Supplied entries:

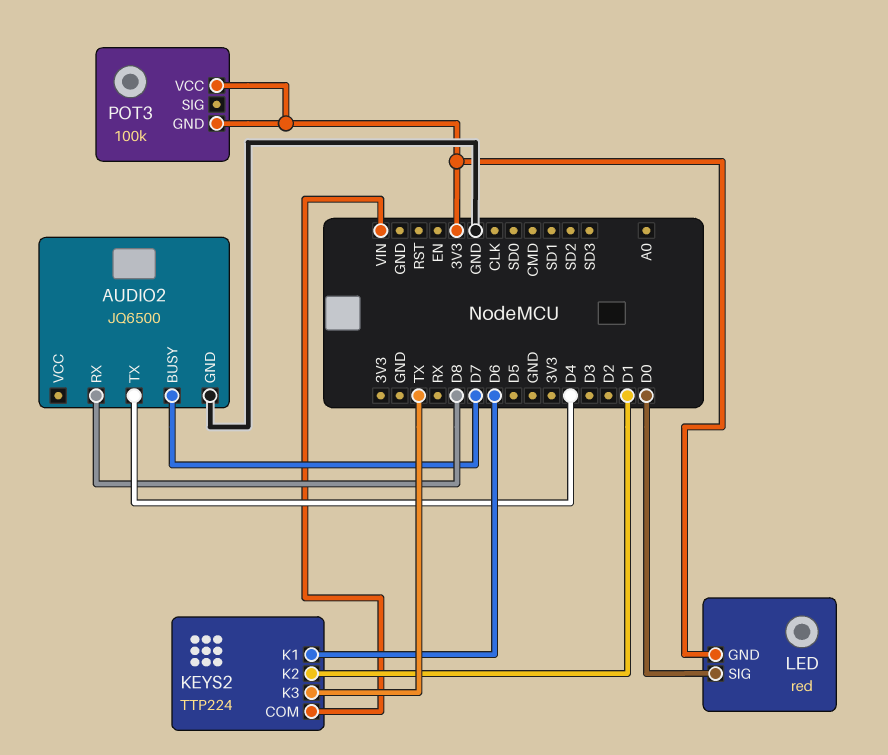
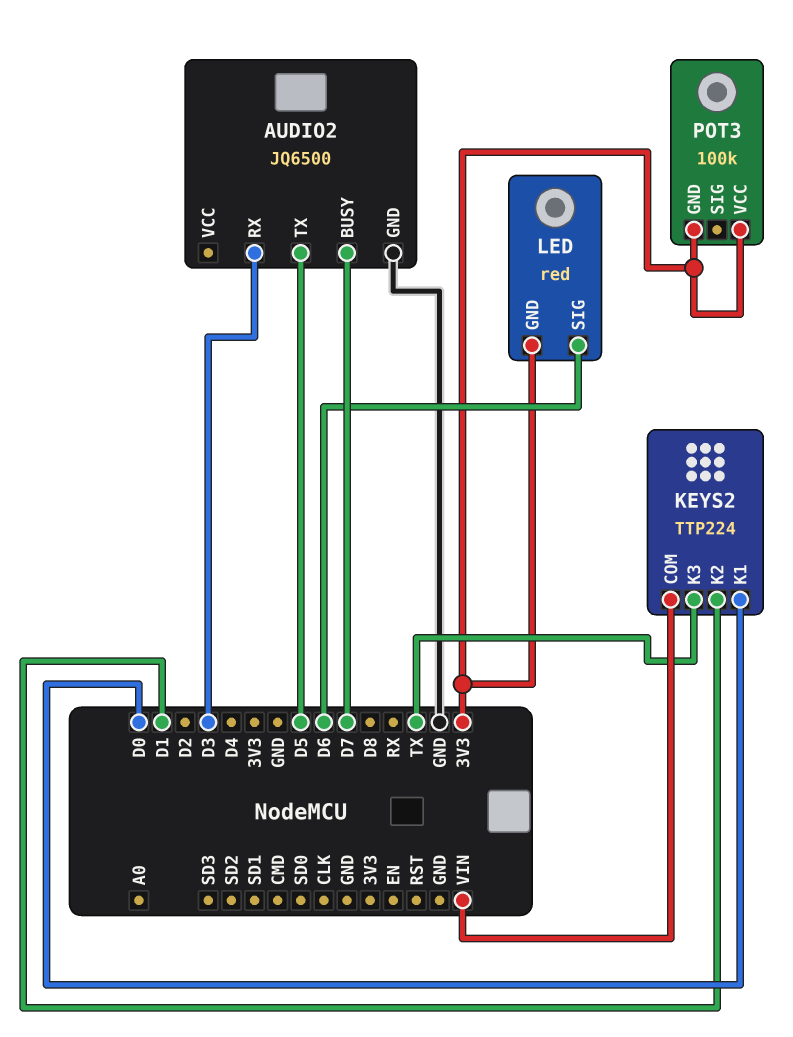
AUDIO2 pin RX: D8 -> D3
AUDIO2 pin TX: D4 -> D5
KEYS2 pin K1: D6 -> D0
LED pin SIG: D0 -> D6

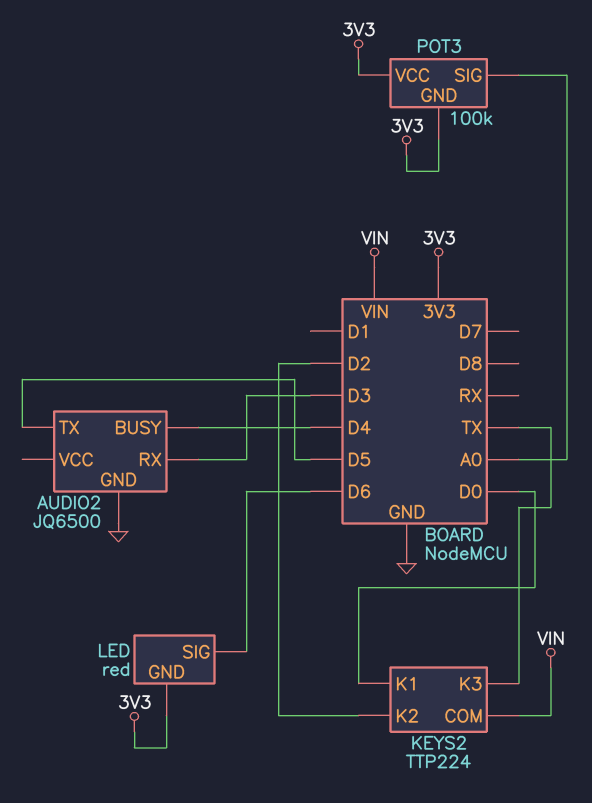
AUDIO2 pin BUSY: D7 -> D4
KEYS2 pin K2: D1 -> D2
POT3 pin SIG: none -> A0

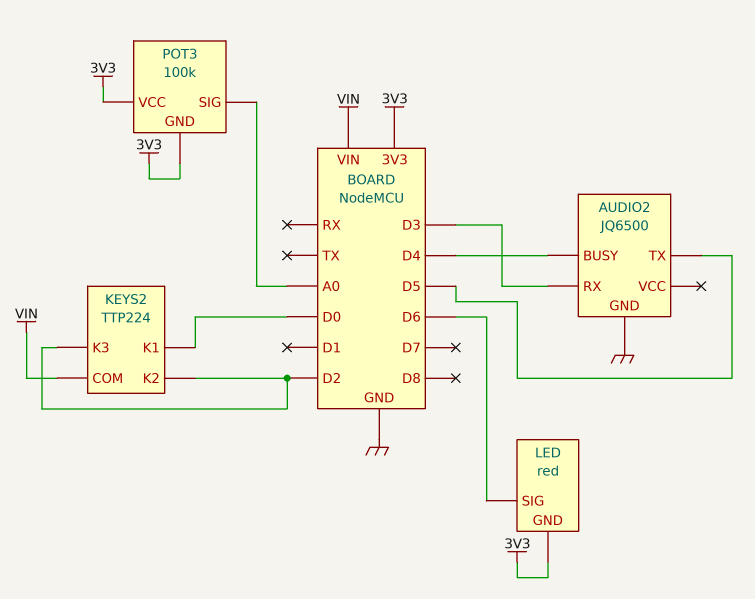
KEYS2 pin K3: TX -> D2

Your goal: From the first line to the last, retype the data exactly, but omit every image.

Solution:
AUDIO2 pin RX: D8 -> D3
AUDIO2 pin TX: D4 -> D5
KEYS2 pin K1: D6 -> D0
LED pin SIG: D0 -> D6

AUDIO2 pin BUSY: D7 -> D4
KEYS2 pin K2: D1 -> D2
POT3 pin SIG: none -> A0

KEYS2 pin K3: TX -> D2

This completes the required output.